-------- Records
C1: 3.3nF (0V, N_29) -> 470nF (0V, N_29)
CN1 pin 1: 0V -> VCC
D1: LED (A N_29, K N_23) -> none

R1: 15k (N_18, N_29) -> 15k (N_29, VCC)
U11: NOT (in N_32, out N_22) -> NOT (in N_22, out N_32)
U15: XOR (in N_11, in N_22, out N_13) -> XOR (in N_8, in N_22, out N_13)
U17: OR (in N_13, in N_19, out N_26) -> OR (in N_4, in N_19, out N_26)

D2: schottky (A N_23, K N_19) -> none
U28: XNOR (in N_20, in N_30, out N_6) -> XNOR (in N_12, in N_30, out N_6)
----------------
-------- Records
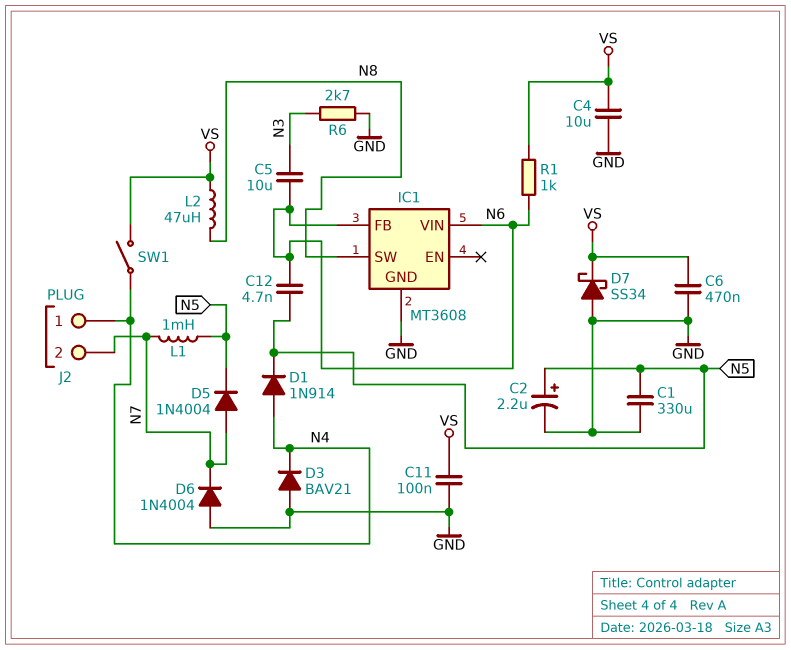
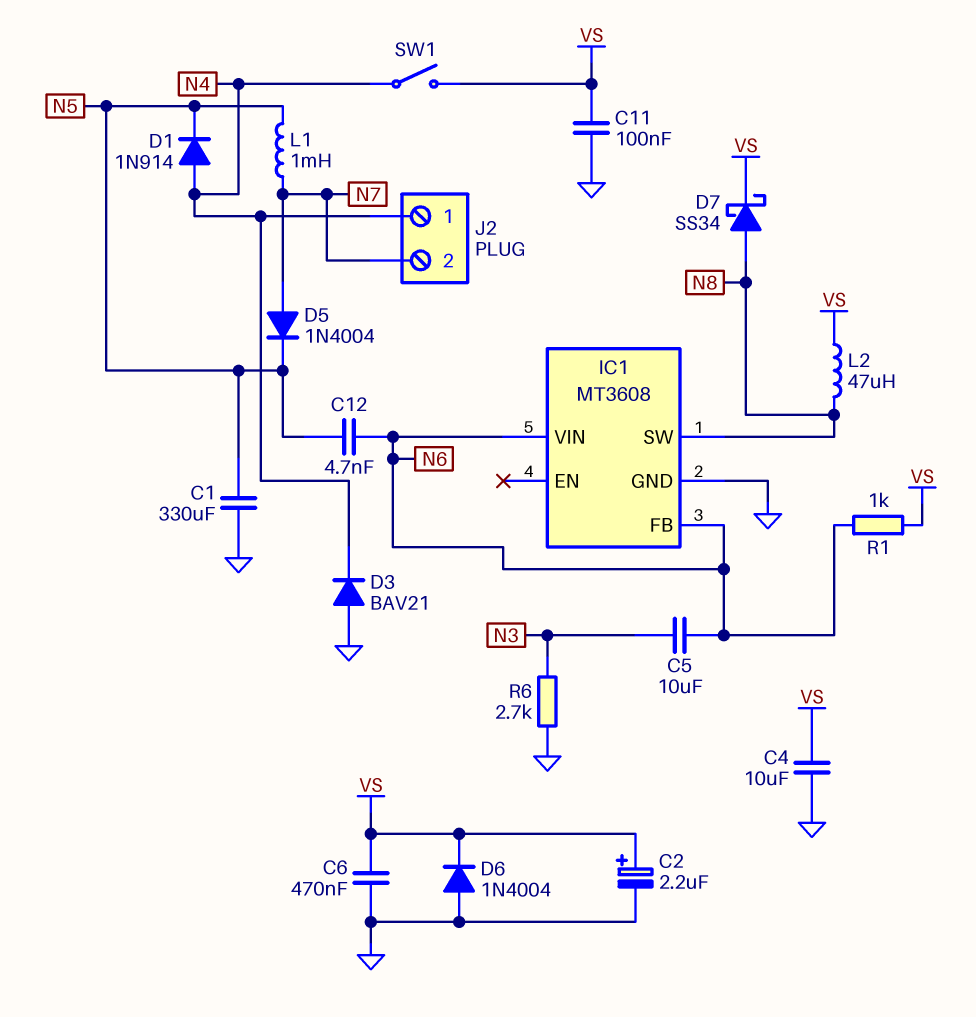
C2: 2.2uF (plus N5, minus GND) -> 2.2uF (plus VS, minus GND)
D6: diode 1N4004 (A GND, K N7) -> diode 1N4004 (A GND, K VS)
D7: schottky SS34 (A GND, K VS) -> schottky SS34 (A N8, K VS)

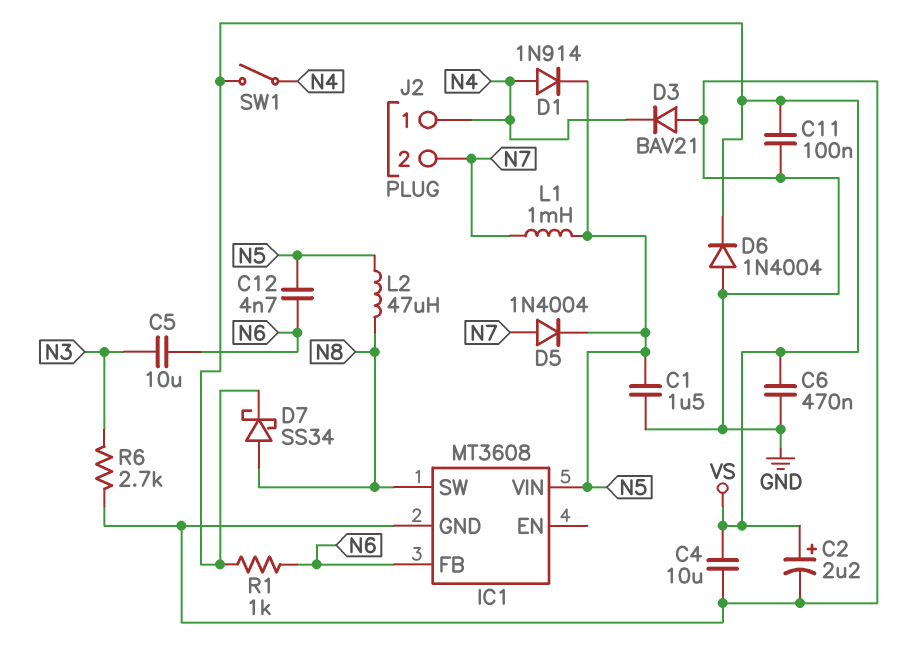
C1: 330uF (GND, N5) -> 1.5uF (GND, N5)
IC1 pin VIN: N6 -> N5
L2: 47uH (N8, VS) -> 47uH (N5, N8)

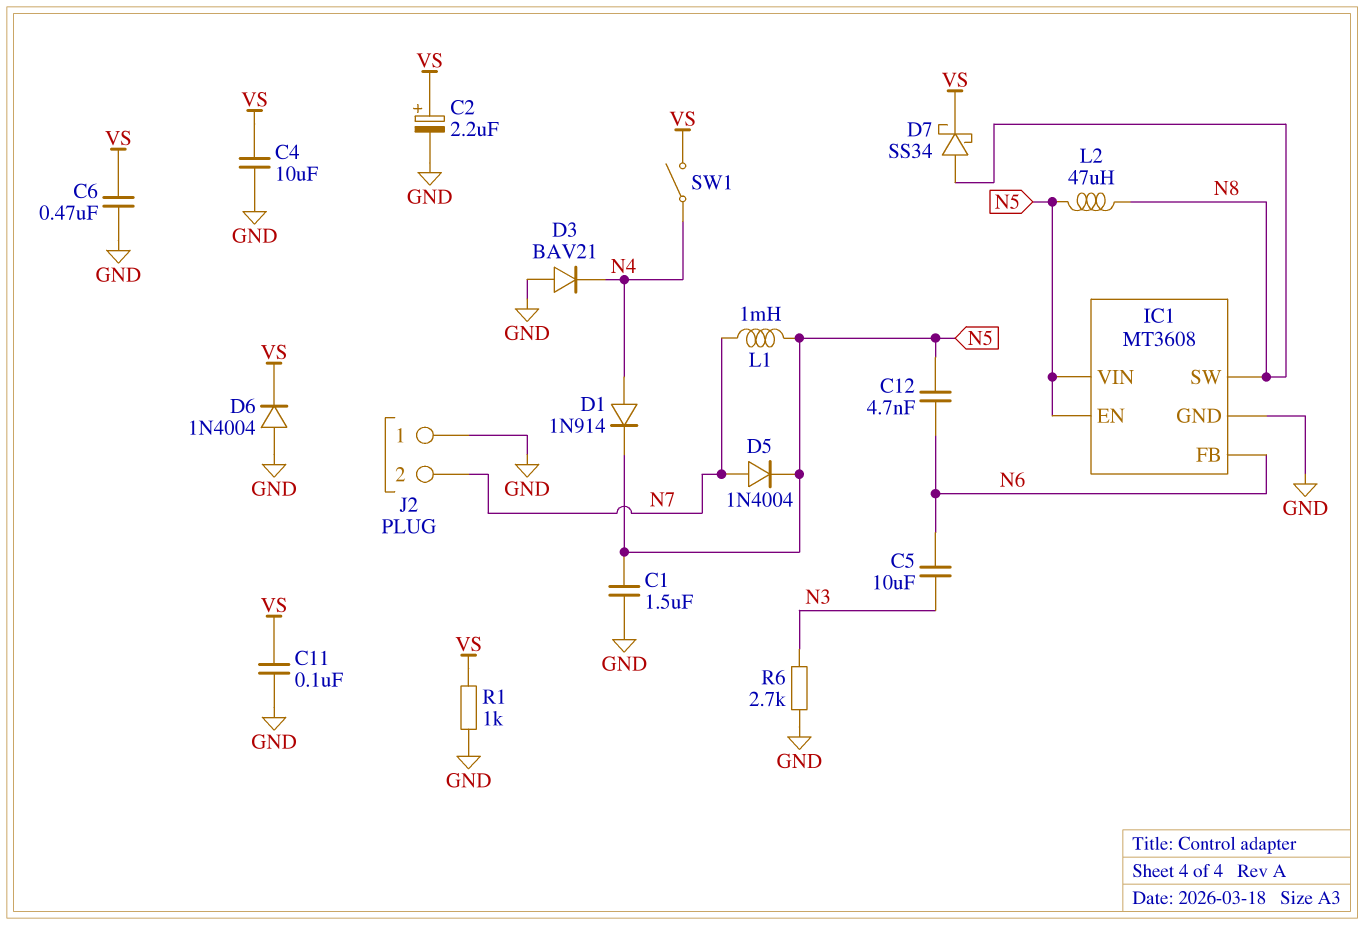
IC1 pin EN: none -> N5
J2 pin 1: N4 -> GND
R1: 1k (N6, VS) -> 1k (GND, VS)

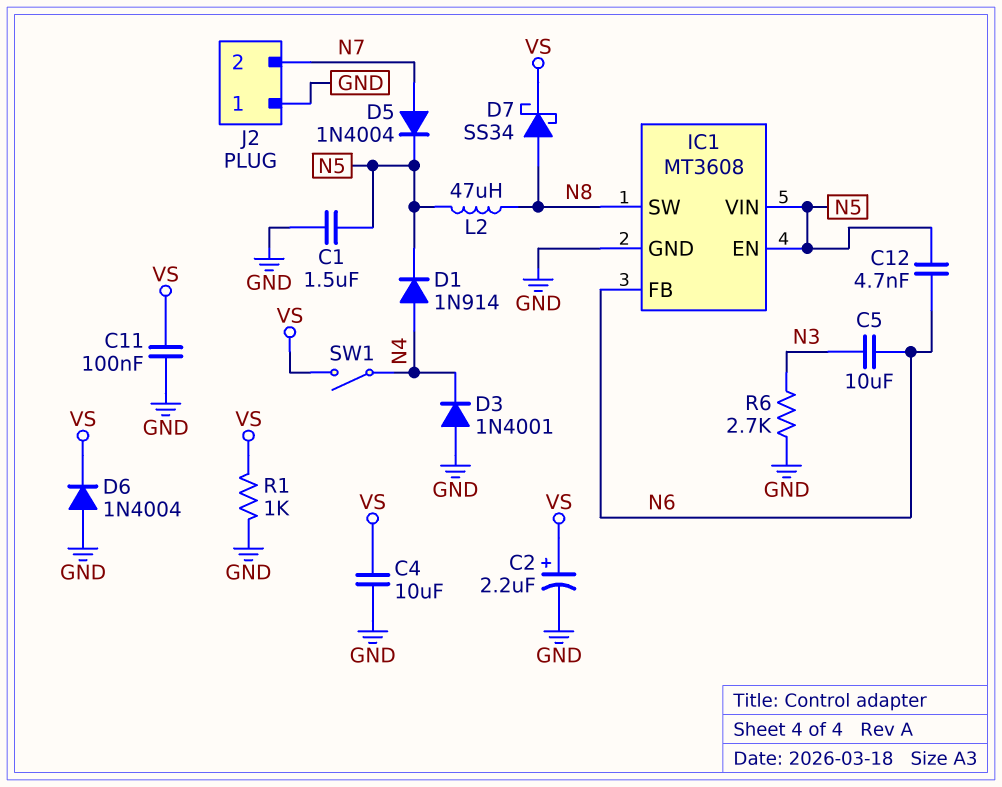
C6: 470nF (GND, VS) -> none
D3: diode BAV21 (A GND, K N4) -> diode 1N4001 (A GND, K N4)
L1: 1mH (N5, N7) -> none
----------------
■ Work item ■
What are the lines, exactly as written above, from the line with "CN1 pin 1: 0V -> VCC" to the line with "U15: XOR (in", both included? Output only those.

■ Response to the exercise ■
CN1 pin 1: 0V -> VCC
D1: LED (A N_29, K N_23) -> none

R1: 15k (N_18, N_29) -> 15k (N_29, VCC)
U11: NOT (in N_32, out N_22) -> NOT (in N_22, out N_32)
U15: XOR (in N_11, in N_22, out N_13) -> XOR (in N_8, in N_22, out N_13)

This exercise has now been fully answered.